#### GOAL
Collect each line of the data below that contains the string "major".

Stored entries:
§

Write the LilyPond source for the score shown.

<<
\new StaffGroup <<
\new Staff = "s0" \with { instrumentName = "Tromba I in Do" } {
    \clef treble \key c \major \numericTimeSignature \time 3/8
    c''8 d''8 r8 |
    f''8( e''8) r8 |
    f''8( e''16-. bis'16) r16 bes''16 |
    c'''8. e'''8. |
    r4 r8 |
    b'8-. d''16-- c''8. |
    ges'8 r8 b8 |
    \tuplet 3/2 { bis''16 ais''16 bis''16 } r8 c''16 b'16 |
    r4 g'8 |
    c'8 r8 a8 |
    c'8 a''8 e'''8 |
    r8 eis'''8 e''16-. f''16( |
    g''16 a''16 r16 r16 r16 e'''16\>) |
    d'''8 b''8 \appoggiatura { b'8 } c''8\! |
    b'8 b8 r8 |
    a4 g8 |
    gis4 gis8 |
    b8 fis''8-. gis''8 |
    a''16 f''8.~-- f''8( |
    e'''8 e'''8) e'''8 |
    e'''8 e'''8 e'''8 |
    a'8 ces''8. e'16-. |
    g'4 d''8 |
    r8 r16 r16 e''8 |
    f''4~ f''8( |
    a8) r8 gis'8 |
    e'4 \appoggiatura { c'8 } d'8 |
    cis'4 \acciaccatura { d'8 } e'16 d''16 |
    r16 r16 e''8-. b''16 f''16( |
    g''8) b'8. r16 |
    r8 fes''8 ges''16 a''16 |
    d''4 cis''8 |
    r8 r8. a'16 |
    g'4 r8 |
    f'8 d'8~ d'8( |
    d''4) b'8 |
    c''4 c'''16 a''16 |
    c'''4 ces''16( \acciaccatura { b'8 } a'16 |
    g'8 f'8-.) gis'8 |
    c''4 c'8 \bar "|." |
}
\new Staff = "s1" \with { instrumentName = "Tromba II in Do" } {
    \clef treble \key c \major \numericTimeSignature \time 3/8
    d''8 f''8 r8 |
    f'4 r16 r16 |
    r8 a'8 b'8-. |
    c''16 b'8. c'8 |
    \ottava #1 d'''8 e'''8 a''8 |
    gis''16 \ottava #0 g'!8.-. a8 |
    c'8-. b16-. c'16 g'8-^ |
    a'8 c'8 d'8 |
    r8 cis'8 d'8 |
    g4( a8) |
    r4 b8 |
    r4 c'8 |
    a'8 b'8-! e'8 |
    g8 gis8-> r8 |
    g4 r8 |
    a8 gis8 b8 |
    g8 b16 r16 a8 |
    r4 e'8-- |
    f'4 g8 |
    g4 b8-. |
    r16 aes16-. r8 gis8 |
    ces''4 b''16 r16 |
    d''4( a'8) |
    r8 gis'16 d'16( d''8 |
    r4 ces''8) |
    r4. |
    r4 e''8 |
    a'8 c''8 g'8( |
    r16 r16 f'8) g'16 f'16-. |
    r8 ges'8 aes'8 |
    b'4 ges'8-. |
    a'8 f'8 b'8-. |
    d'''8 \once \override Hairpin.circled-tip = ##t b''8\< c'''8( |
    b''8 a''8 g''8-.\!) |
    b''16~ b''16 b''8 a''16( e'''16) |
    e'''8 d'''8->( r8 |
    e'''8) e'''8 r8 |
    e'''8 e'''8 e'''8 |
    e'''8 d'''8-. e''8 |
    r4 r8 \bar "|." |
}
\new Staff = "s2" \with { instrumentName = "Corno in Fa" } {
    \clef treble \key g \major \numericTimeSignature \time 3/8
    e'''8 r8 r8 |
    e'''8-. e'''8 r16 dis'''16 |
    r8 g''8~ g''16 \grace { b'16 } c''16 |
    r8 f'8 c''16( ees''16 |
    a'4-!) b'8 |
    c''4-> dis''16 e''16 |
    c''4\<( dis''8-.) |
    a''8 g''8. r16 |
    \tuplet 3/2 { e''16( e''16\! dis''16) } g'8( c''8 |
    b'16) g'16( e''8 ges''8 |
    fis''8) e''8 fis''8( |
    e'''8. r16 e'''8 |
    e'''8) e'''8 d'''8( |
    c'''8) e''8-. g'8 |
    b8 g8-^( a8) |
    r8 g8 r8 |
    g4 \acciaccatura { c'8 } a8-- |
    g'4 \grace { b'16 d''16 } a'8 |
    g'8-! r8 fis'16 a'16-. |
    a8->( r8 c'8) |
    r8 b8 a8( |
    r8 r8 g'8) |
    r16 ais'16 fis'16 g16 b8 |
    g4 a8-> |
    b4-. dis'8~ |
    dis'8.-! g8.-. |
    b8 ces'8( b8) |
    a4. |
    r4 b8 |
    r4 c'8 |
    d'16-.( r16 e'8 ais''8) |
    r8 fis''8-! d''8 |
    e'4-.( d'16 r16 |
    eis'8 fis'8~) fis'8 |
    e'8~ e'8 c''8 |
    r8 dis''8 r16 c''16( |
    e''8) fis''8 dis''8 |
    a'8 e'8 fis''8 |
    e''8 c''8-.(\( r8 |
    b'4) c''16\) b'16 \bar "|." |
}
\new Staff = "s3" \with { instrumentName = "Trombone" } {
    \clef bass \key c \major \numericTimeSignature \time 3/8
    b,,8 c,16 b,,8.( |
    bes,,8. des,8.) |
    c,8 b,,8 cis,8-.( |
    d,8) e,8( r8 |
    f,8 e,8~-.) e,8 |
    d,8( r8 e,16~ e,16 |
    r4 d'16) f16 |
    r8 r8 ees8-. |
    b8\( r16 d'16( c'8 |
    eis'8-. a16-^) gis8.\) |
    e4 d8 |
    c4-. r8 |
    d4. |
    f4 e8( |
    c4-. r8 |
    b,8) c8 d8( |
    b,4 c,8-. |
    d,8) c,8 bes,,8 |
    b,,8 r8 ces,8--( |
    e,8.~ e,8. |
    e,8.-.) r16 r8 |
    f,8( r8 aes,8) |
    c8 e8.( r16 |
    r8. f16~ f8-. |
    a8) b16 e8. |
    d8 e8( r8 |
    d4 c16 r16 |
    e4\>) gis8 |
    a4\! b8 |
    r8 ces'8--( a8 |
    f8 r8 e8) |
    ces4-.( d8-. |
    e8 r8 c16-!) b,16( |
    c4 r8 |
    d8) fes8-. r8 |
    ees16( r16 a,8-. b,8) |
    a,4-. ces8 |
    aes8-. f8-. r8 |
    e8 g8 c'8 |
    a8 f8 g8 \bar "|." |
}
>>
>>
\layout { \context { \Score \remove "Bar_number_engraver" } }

§

#### EXPECTED OUTPUT
    \clef treble \key c \major \numericTimeSignature \time 3/8
    \clef treble \key c \major \numericTimeSignature \time 3/8
    \clef treble \key g \major \numericTimeSignature \time 3/8
    \clef bass \key c \major \numericTimeSignature \time 3/8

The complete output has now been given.